What you will do -
Write out exactly the lines from the one that contains "(670, 225) = (753, 212): turquoise" down to the last line of the material below, keeping both ends and omitting pictures.
Segment Start: Source data
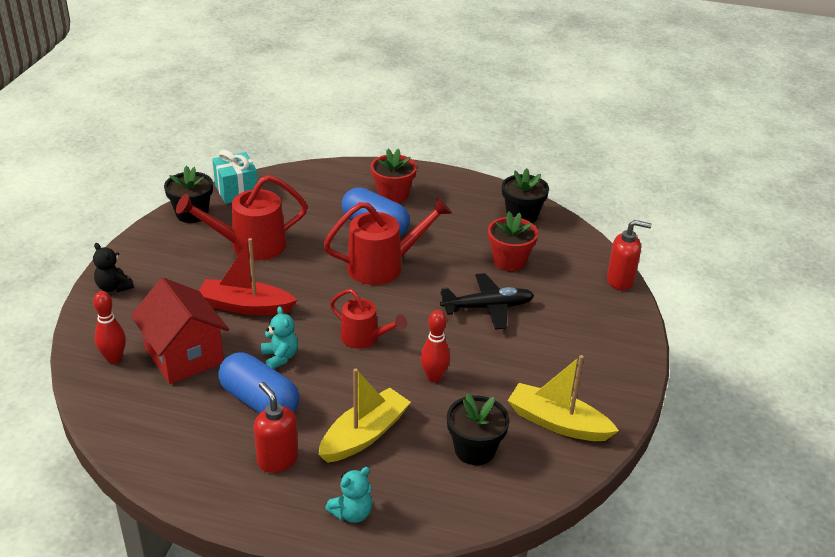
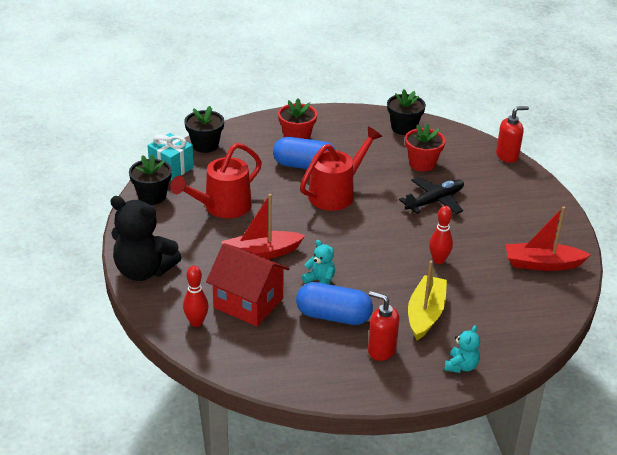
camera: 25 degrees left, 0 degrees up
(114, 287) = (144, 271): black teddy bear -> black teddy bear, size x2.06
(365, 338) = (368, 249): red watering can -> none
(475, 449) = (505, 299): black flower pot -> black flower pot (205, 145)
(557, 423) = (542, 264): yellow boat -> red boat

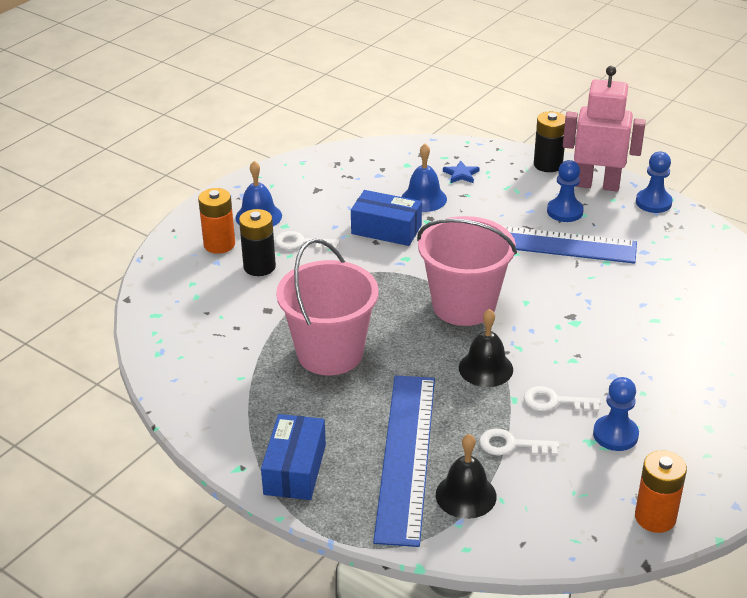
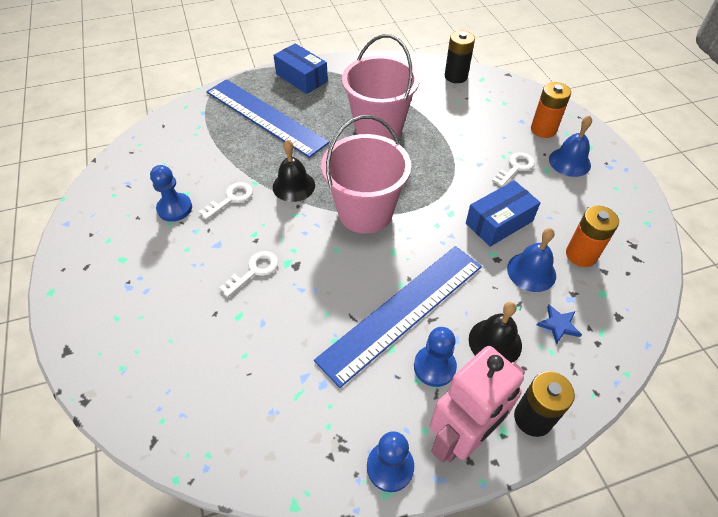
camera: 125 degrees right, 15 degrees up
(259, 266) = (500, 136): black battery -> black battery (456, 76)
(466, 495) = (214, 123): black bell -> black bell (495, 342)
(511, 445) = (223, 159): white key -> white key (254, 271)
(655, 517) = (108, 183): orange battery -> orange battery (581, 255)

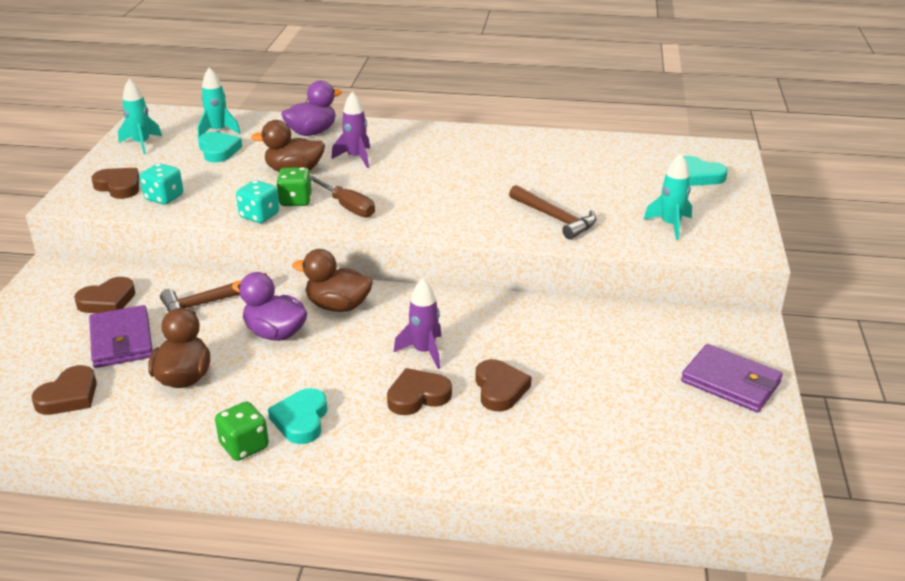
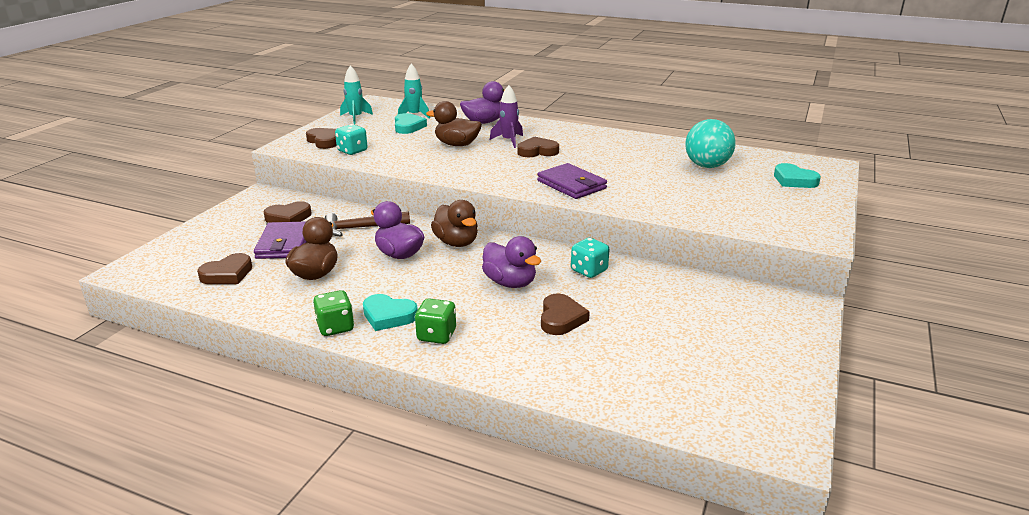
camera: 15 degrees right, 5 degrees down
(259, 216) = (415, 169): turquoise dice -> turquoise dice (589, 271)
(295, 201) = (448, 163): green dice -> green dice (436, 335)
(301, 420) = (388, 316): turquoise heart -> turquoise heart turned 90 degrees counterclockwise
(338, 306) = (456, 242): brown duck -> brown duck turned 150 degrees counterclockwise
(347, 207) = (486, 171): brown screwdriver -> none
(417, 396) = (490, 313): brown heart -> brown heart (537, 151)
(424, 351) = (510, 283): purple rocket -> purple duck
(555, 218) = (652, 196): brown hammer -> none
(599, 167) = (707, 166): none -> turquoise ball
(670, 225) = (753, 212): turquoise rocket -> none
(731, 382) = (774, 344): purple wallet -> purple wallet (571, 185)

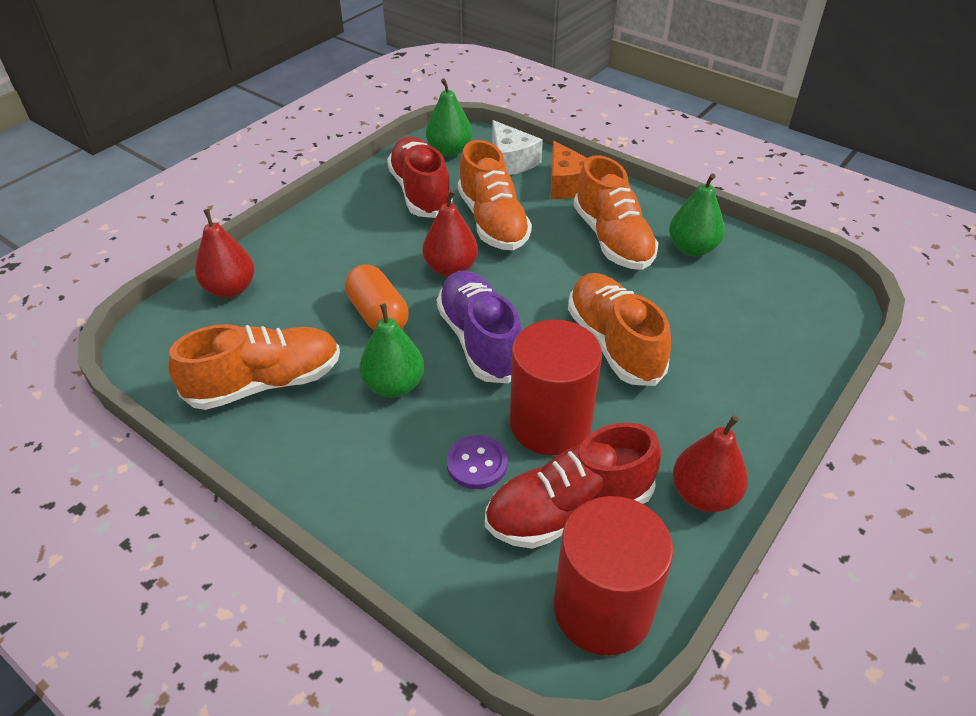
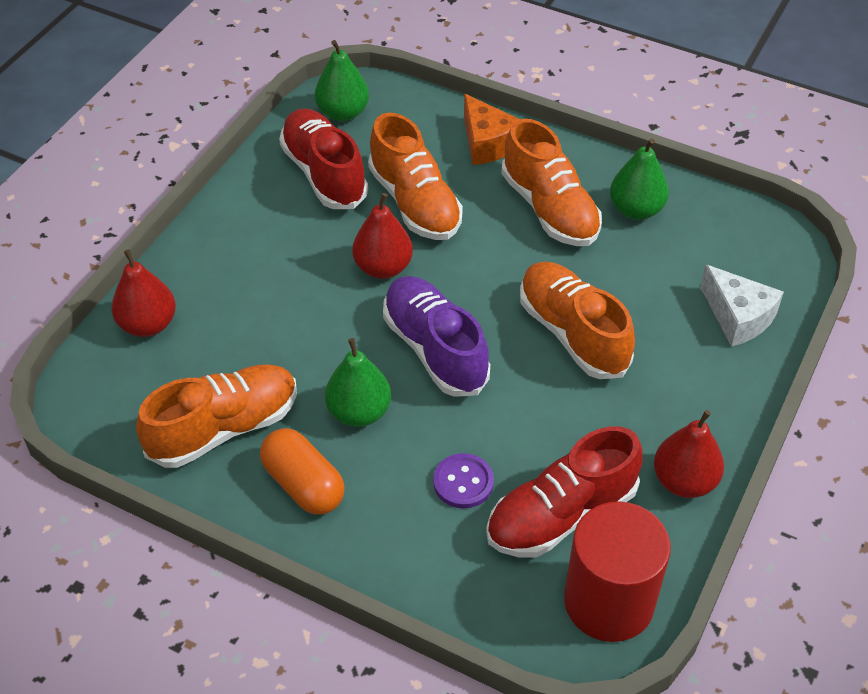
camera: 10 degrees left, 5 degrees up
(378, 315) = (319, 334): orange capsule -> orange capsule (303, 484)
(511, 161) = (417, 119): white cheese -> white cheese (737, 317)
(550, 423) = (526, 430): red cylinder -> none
Segment End: Source data
Worked solution -
(670, 225) = (753, 212): turquoise rocket -> none
(731, 382) = (774, 344): purple wallet -> purple wallet (571, 185)

camera: 10 degrees left, 5 degrees up
(378, 315) = (319, 334): orange capsule -> orange capsule (303, 484)
(511, 161) = (417, 119): white cheese -> white cheese (737, 317)
(550, 423) = (526, 430): red cylinder -> none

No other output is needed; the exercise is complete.